§ **WHAT THE EXERCISE ASKS**
Gather the lines from the material that contain "cheese".
[Opening THE INPUT section]
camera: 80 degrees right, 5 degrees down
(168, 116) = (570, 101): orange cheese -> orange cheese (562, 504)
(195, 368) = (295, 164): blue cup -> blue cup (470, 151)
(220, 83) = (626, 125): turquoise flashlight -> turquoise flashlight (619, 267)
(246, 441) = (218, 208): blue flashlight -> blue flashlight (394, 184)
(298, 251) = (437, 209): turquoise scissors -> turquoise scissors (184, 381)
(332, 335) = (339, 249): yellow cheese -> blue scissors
[Closing THE INPUT section]
§ **ANSWER SECTION**
(168, 116) = (570, 101): orange cheese -> orange cheese (562, 504)
(332, 335) = (339, 249): yellow cheese -> blue scissors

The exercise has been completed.